**REQUIRED WORK**
Below is a block of entries, which should be copied verbatim apart from the pictures.

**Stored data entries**
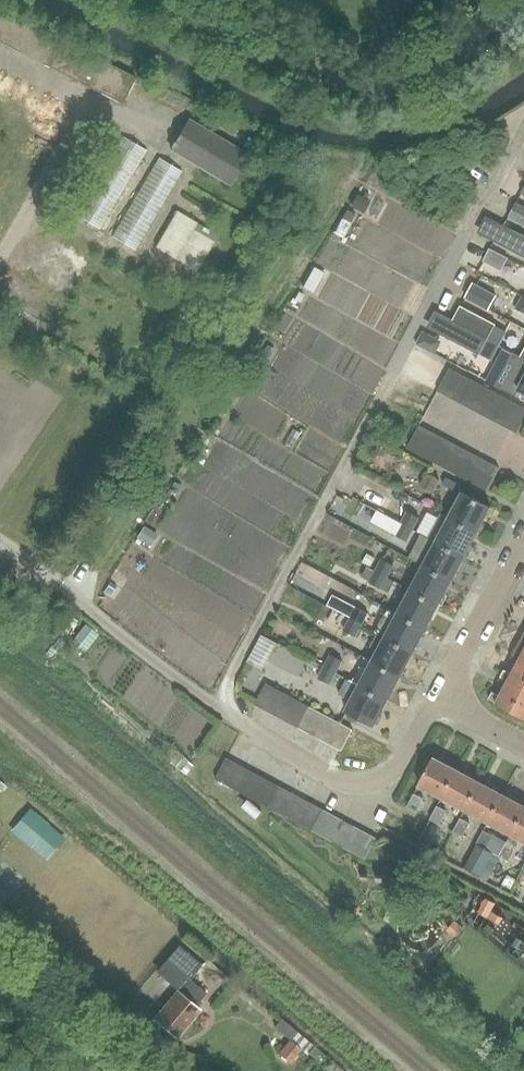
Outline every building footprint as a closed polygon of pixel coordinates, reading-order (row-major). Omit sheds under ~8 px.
[(136,78),(0,9),(0,42),(123,104),(136,78)] [(230,185),(248,155),(190,120),(172,150),(230,185)] [(101,230),(148,151),(124,137),(77,216),(101,230)] [(136,251),(183,172),(159,158),(112,237),(136,251)] [(357,195),(351,206),(363,213),(369,202),(357,195)] [(516,204),(509,218),(523,226),(523,208),(516,204)] [(176,211),(156,247),(197,270),(217,234),(176,211)] [(347,211),(334,233),(342,237),(355,215),(347,211)] [(488,219),(479,235),(523,259),(523,238),(488,219)] [(490,251),(483,263),(500,272),(507,260),(490,251)] [(314,268),(303,287),(313,292),(323,273),(314,268)] [(489,311),(497,296),(474,284),(467,299),(489,311)] [(453,323),(499,347),(507,333),(496,328),(496,327),(461,308),(453,323)] [(453,323),(445,338),(480,357),(480,356),(491,362),(499,347),(453,323)] [(435,354),(441,342),(424,333),(417,345),(435,354)] [(267,345),(262,355),(270,360),(275,350),(267,345)] [(514,355),(509,364),(515,367),(503,389),(517,397),(520,391),(523,393),(523,360),(514,355)] [(438,393),(449,399),(462,376),(450,370),(438,393)] [(449,399),(461,405),(473,381),(462,376),(449,399)] [(461,405),(472,410),(484,387),(473,381),(461,405)] [(472,410),(483,416),(496,393),(484,387),(472,410)] [(483,416),(495,422),(507,399),(496,393),(483,416)] [(495,422),(506,428),(518,405),(507,399),(495,422)] [(517,434),(523,421),(523,408),(518,405),(506,428),(517,434)] [(419,455),(431,432),(420,426),(408,449),(419,455)] [(431,432),(419,455),(430,461),(442,438),(431,432)] [(442,438),(430,461),(441,467),(454,444),(442,438)] [(465,450),(454,444),(441,467),(453,473),(465,450)] [(199,446),(195,453),(201,457),(206,449),(199,446)] [(476,456),(465,450),(453,473),(464,479),(476,456)] [(488,462),(476,456),(464,479),(475,485),(488,462)] [(499,468),(488,462),(475,485),(487,492),(499,468)] [(356,506),(383,523),(399,496),(371,480),(356,506)] [(479,534),(492,510),(464,495),(452,518),(443,513),(442,515),(449,519),(479,534)] [(402,524),(414,531),(420,519),(408,513),(402,524)] [(466,558),(479,534),(449,519),(442,515),(429,538),(438,543),(438,544),(466,558)] [(407,543),(414,531),(402,524),(396,536),(407,543)] [(144,527),(137,538),(149,545),(156,534),(144,527)] [(421,535),(408,559),(425,567),(438,544),(421,535)] [(453,583),(466,558),(438,544),(425,567),(453,583)] [(369,555),(364,564),(372,568),(376,559),(369,555)] [(395,566),(384,560),(377,572),(389,578),(395,566)] [(440,606),(453,583),(425,567),(413,591),(440,606)] [(397,583),(389,578),(377,572),(371,569),(365,579),(372,583),(371,583),(391,594),(397,583)] [(427,630),(440,606),(413,591),(400,615),(427,630)] [(356,607),(350,619),(362,625),(368,613),(356,607)] [(415,654),(427,630),(400,615),(387,638),(381,636),(415,654)] [(355,638),(362,625),(350,619),(345,629),(344,631),(355,638)] [(85,624),(79,632),(92,643),(98,635),(85,624)] [(415,654),(381,636),(377,634),(371,649),(380,653),(374,663),(365,658),(402,678),(415,654)] [(514,656),(521,660),(523,661),(523,636),(514,656)] [(312,674),(318,656),(263,637),(255,659),(271,665),(273,660),(312,674)] [(331,654),(324,668),(336,674),(343,661),(331,654)] [(389,702),(402,678),(365,658),(352,682),(348,680),(347,680),(389,702)] [(521,660),(513,675),(505,671),(502,678),(510,682),(523,690),(523,661),(521,660)] [(319,676),(331,683),(336,674),(324,668),(319,676)] [(376,727),(389,702),(347,680),(339,696),(353,703),(348,713),(376,727)] [(510,682),(502,698),(493,694),(490,700),(498,704),(498,705),(523,719),(523,690),(510,682)] [(255,706),(268,713),(279,691),(266,684),(255,706)] [(290,697),(279,691),(268,713),(278,719),(290,697)] [(278,719),(289,724),(300,702),(290,697),(278,719)] [(311,708),(300,702),(289,724),(300,730),(311,708)] [(321,713),(311,708),(300,730),(310,735),(321,713)] [(321,741),(332,719),(321,713),(310,735),(321,741)] [(331,747),(343,725),(332,719),(321,741),(331,747)] [(331,747),(343,753),(355,731),(343,725),(331,747)] [(443,798),(458,770),(435,758),(420,786),(443,798)] [(215,780),(228,787),(238,766),(226,760),(215,780)] [(238,792),(249,772),(238,766),(228,787),(238,792)] [(458,770),(443,798),(466,810),(481,783),(458,770)] [(249,798),(260,777),(249,772),(238,792),(249,798)] [(260,803),(270,783),(260,777),(249,798),(260,803)] [(270,809),(281,788),(270,783),(260,803),(270,809)] [(490,823),(504,795),(481,783),(466,810),(490,823)] [(281,814),(292,794),(281,788),(270,809),(281,814)] [(292,820),(303,800),(292,794),(281,814),(292,820)] [(498,827),(512,835),(523,813),(523,806),(518,803),(509,798),(504,795),(490,823),(498,827)] [(415,798),(410,807),(419,812),(424,803),(415,798)] [(292,820),(302,826),(313,805),(303,800),(292,820)] [(324,811),(313,805),(302,826),(313,831),(324,811)] [(441,824),(446,813),(438,808),(432,819),(441,824)] [(324,837),(334,816),(324,811),(313,831),(324,837)] [(523,841),(523,813),(507,845),(501,856),(511,861),(516,850),(522,840),(523,841)] [(324,837),(334,842),(345,822),(334,816),(324,837)] [(470,826),(469,826),(461,821),(455,831),(465,836),(470,826)] [(355,827),(345,822),(334,842),(344,848),(355,827)] [(50,823),(30,845),(48,860),(67,838),(50,823)] [(344,848),(356,854),(366,833),(355,827),(344,848)] [(482,847),(487,849),(492,838),(495,833),(487,828),(484,834),(478,845),(482,847)] [(366,833),(356,854),(367,860),(378,839),(366,833)] [(465,869),(481,877),(494,852),(487,849),(482,847),(477,844),(465,869)] [(507,874),(502,885),(511,889),(516,879),(507,874)] [(486,898),(479,912),(488,917),(492,911),(496,903),(486,898)] [(492,911),(488,917),(500,923),(503,917),(492,911)] [(455,920),(447,930),(455,937),(463,927),(455,920)] [(188,953),(165,980),(178,991),(155,1018),(177,1037),(201,1009),(197,1005),(207,993),(190,979),(202,965),(188,953)] [(289,1040),(278,1053),(289,1063),(300,1050),(306,1055),(313,1047),(296,1033),(289,1040)]
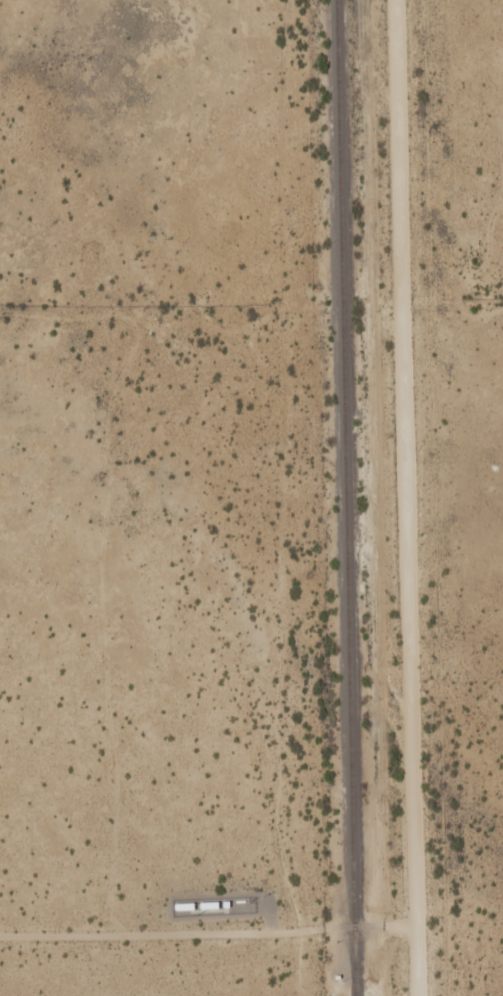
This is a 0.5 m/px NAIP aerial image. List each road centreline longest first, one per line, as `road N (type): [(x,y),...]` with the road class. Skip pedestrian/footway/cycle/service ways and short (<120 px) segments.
road 1 (residential): [(419,995),(396,0)]
road 2 (track): [(207,0),(224,624),(249,936)]
road 3 (residential): [(0,941),(418,926)]

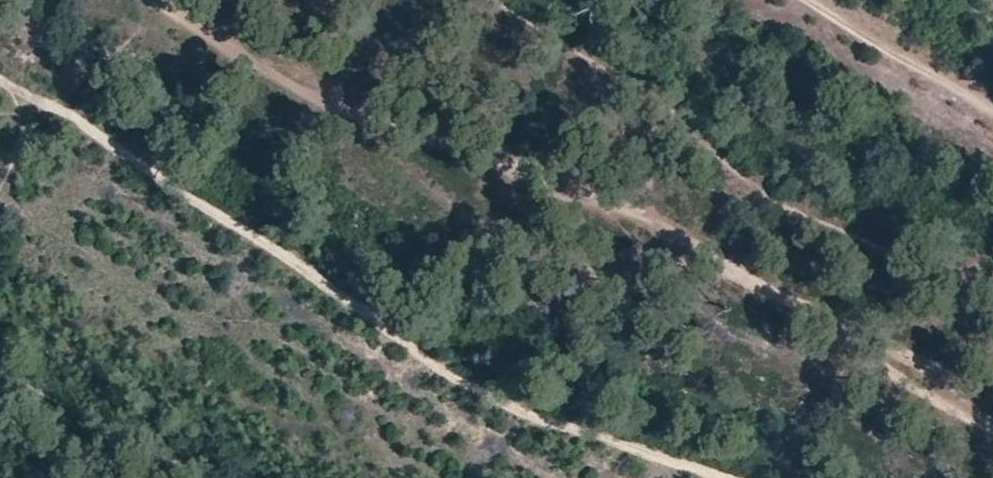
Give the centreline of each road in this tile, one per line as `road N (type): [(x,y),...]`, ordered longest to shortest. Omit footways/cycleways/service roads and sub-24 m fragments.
road 1 (track): [(154,0),(368,138),(457,216),(992,438)]
road 2 (track): [(985,432),(653,219),(271,72)]
road 3 (track): [(723,477),(495,407),(95,135),(35,104)]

**RESPONSE TO THIS TASK**
Outline every building footprint as a closed polygon of pixel coordinates, reading-order (row-major). Omit sheds under ~8 px.
[(136,78),(0,9),(0,42),(123,104),(136,78)] [(230,185),(248,155),(190,120),(172,150),(230,185)] [(101,230),(148,151),(124,137),(77,216),(101,230)] [(136,251),(183,172),(159,158),(112,237),(136,251)] [(357,195),(351,206),(363,213),(369,202),(357,195)] [(516,204),(509,218),(523,226),(523,208),(516,204)] [(176,211),(156,247),(197,270),(217,234),(176,211)] [(347,211),(334,233),(342,237),(355,215),(347,211)] [(488,219),(479,235),(523,259),(523,238),(488,219)] [(490,251),(483,263),(500,272),(507,260),(490,251)] [(314,268),(303,287),(313,292),(323,273),(314,268)] [(489,311),(497,296),(474,284),(467,299),(489,311)] [(453,323),(499,347),(507,333),(496,328),(496,327),(461,308),(453,323)] [(453,323),(445,338),(480,357),(480,356),(491,362),(499,347),(453,323)] [(435,354),(441,342),(424,333),(417,345),(435,354)] [(267,345),(262,355),(270,360),(275,350),(267,345)] [(514,355),(509,364),(515,367),(503,389),(517,397),(520,391),(523,393),(523,360),(514,355)] [(438,393),(449,399),(462,376),(450,370),(438,393)] [(449,399),(461,405),(473,381),(462,376),(449,399)] [(461,405),(472,410),(484,387),(473,381),(461,405)] [(472,410),(483,416),(496,393),(484,387),(472,410)] [(483,416),(495,422),(507,399),(496,393),(483,416)] [(495,422),(506,428),(518,405),(507,399),(495,422)] [(517,434),(523,421),(523,408),(518,405),(506,428),(517,434)] [(419,455),(431,432),(420,426),(408,449),(419,455)] [(431,432),(419,455),(430,461),(442,438),(431,432)] [(442,438),(430,461),(441,467),(454,444),(442,438)] [(465,450),(454,444),(441,467),(453,473),(465,450)] [(199,446),(195,453),(201,457),(206,449),(199,446)] [(476,456),(465,450),(453,473),(464,479),(476,456)] [(488,462),(476,456),(464,479),(475,485),(488,462)] [(499,468),(488,462),(475,485),(487,492),(499,468)] [(356,506),(383,523),(399,496),(371,480),(356,506)] [(479,534),(492,510),(464,495),(452,518),(443,513),(442,515),(449,519),(479,534)] [(402,524),(414,531),(420,519),(408,513),(402,524)] [(466,558),(479,534),(449,519),(442,515),(429,538),(438,543),(438,544),(466,558)] [(407,543),(414,531),(402,524),(396,536),(407,543)] [(144,527),(137,538),(149,545),(156,534),(144,527)] [(421,535),(408,559),(425,567),(438,544),(421,535)] [(453,583),(466,558),(438,544),(425,567),(453,583)] [(369,555),(364,564),(372,568),(376,559),(369,555)] [(395,566),(384,560),(377,572),(389,578),(395,566)] [(440,606),(453,583),(425,567),(413,591),(440,606)] [(397,583),(389,578),(377,572),(371,569),(365,579),(372,583),(371,583),(391,594),(397,583)] [(427,630),(440,606),(413,591),(400,615),(427,630)] [(356,607),(350,619),(362,625),(368,613),(356,607)] [(415,654),(427,630),(400,615),(387,638),(381,636),(415,654)] [(355,638),(362,625),(350,619),(345,629),(344,631),(355,638)] [(85,624),(79,632),(92,643),(98,635),(85,624)] [(415,654),(381,636),(377,634),(371,649),(380,653),(374,663),(365,658),(402,678),(415,654)] [(514,656),(521,660),(523,661),(523,636),(514,656)] [(312,674),(318,656),(263,637),(255,659),(271,665),(273,660),(312,674)] [(331,654),(324,668),(336,674),(343,661),(331,654)] [(389,702),(402,678),(365,658),(352,682),(348,680),(347,680),(389,702)] [(521,660),(513,675),(505,671),(502,678),(510,682),(523,690),(523,661),(521,660)] [(319,676),(331,683),(336,674),(324,668),(319,676)] [(376,727),(389,702),(347,680),(339,696),(353,703),(348,713),(376,727)] [(510,682),(502,698),(493,694),(490,700),(498,704),(498,705),(523,719),(523,690),(510,682)] [(255,706),(268,713),(279,691),(266,684),(255,706)] [(290,697),(279,691),(268,713),(278,719),(290,697)] [(278,719),(289,724),(300,702),(290,697),(278,719)] [(311,708),(300,702),(289,724),(300,730),(311,708)] [(321,713),(311,708),(300,730),(310,735),(321,713)] [(321,741),(332,719),(321,713),(310,735),(321,741)] [(331,747),(343,725),(332,719),(321,741),(331,747)] [(331,747),(343,753),(355,731),(343,725),(331,747)] [(443,798),(458,770),(435,758),(420,786),(443,798)] [(215,780),(228,787),(238,766),(226,760),(215,780)] [(238,792),(249,772),(238,766),(228,787),(238,792)] [(458,770),(443,798),(466,810),(481,783),(458,770)] [(249,798),(260,777),(249,772),(238,792),(249,798)] [(260,803),(270,783),(260,777),(249,798),(260,803)] [(270,809),(281,788),(270,783),(260,803),(270,809)] [(490,823),(504,795),(481,783),(466,810),(490,823)] [(281,814),(292,794),(281,788),(270,809),(281,814)] [(292,820),(303,800),(292,794),(281,814),(292,820)] [(498,827),(512,835),(523,813),(523,806),(518,803),(509,798),(504,795),(490,823),(498,827)] [(415,798),(410,807),(419,812),(424,803),(415,798)] [(292,820),(302,826),(313,805),(303,800),(292,820)] [(324,811),(313,805),(302,826),(313,831),(324,811)] [(441,824),(446,813),(438,808),(432,819),(441,824)] [(324,837),(334,816),(324,811),(313,831),(324,837)] [(523,841),(523,813),(507,845),(501,856),(511,861),(516,850),(522,840),(523,841)] [(324,837),(334,842),(345,822),(334,816),(324,837)] [(470,826),(469,826),(461,821),(455,831),(465,836),(470,826)] [(355,827),(345,822),(334,842),(344,848),(355,827)] [(50,823),(30,845),(48,860),(67,838),(50,823)] [(344,848),(356,854),(366,833),(355,827),(344,848)] [(482,847),(487,849),(492,838),(495,833),(487,828),(484,834),(478,845),(482,847)] [(366,833),(356,854),(367,860),(378,839),(366,833)] [(465,869),(481,877),(494,852),(487,849),(482,847),(477,844),(465,869)] [(507,874),(502,885),(511,889),(516,879),(507,874)] [(486,898),(479,912),(488,917),(492,911),(496,903),(486,898)] [(492,911),(488,917),(500,923),(503,917),(492,911)] [(455,920),(447,930),(455,937),(463,927),(455,920)] [(188,953),(165,980),(178,991),(155,1018),(177,1037),(201,1009),(197,1005),(207,993),(190,979),(202,965),(188,953)] [(289,1040),(278,1053),(289,1063),(300,1050),(306,1055),(313,1047),(296,1033),(289,1040)]
This is a 0.5 m/px NAIP aerial image. List each road centreline longest first, one per line, as `road N (type): [(x,y),...]` with the road class. Skip pedestrian/footway/cycle/service ways and short (<120 px) segments.
road 1 (residential): [(419,995),(396,0)]
road 2 (track): [(207,0),(224,624),(249,936)]
road 3 (residential): [(0,941),(418,926)]

Give the centreline of each road in this tile, one per line as `road N (type): [(x,y),...]`, ordered longest to shortest. Omit footways/cycleways/service roads and sub-24 m fragments.
road 1 (track): [(154,0),(368,138),(457,216),(992,438)]
road 2 (track): [(985,432),(653,219),(271,72)]
road 3 (track): [(723,477),(495,407),(95,135),(35,104)]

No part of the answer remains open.